» Exercise instructions
Each record that follows is to be reproduced character for character, pictures excepted.

» Data records
--------------------

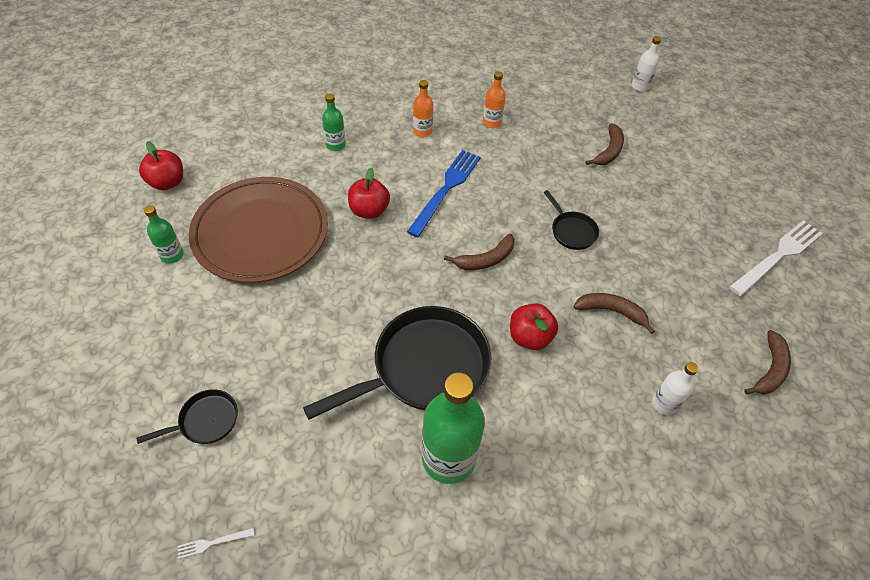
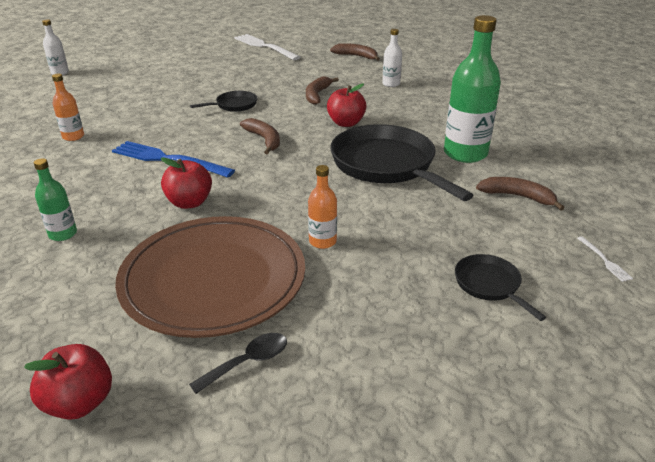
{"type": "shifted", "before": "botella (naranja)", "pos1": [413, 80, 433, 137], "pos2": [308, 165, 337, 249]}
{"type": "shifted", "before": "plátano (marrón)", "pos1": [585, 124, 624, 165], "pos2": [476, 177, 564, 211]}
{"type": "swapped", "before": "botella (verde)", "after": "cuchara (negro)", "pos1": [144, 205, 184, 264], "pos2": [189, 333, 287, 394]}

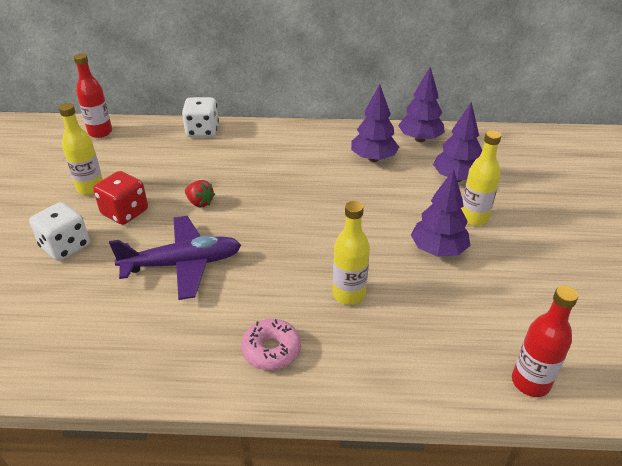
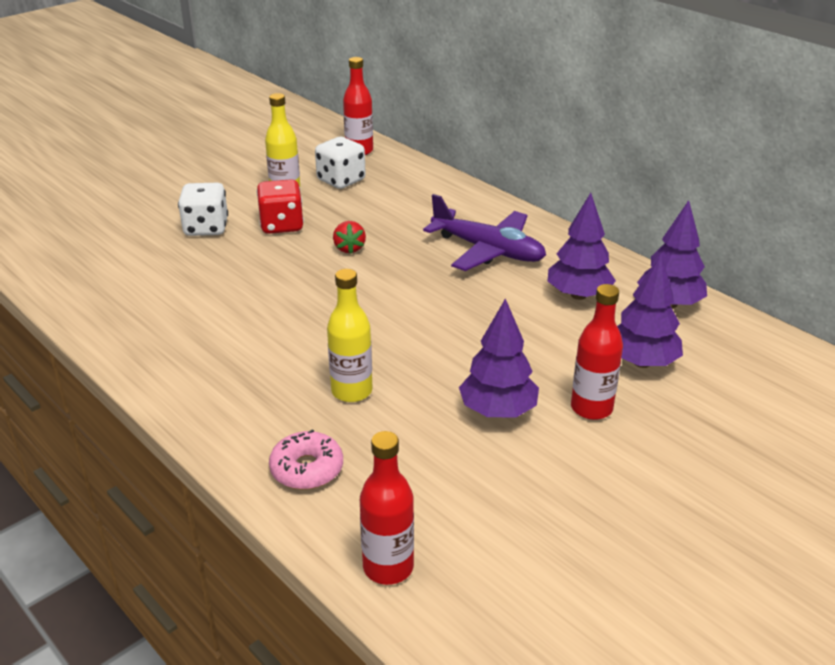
{"type": "shifted", "before": "avión (morado)", "pos1": [109, 216, 241, 300], "pos2": [423, 194, 546, 271]}
{"type": "shifted", "before": "dado (blanco)", "pos1": [182, 97, 219, 137], "pos2": [315, 137, 366, 189]}
{"type": "shifted", "before": "rosquilla (rosa)", "pos1": [241, 319, 301, 370], "pos2": [269, 429, 343, 490]}
{"type": "repainted", "before": "botella (amarillo)", "after": "botella (rojo)", "pos1": [461, 130, 501, 226], "pos2": [571, 284, 623, 420]}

--------------------

» Solution to the exercise
{"type": "shifted", "before": "botella (naranja)", "pos1": [413, 80, 433, 137], "pos2": [308, 165, 337, 249]}
{"type": "shifted", "before": "plátano (marrón)", "pos1": [585, 124, 624, 165], "pos2": [476, 177, 564, 211]}
{"type": "swapped", "before": "botella (verde)", "after": "cuchara (negro)", "pos1": [144, 205, 184, 264], "pos2": [189, 333, 287, 394]}

{"type": "shifted", "before": "avión (morado)", "pos1": [109, 216, 241, 300], "pos2": [423, 194, 546, 271]}
{"type": "shifted", "before": "dado (blanco)", "pos1": [182, 97, 219, 137], "pos2": [315, 137, 366, 189]}
{"type": "shifted", "before": "rosquilla (rosa)", "pos1": [241, 319, 301, 370], "pos2": [269, 429, 343, 490]}
{"type": "repainted", "before": "botella (amarillo)", "after": "botella (rojo)", "pos1": [461, 130, 501, 226], "pos2": [571, 284, 623, 420]}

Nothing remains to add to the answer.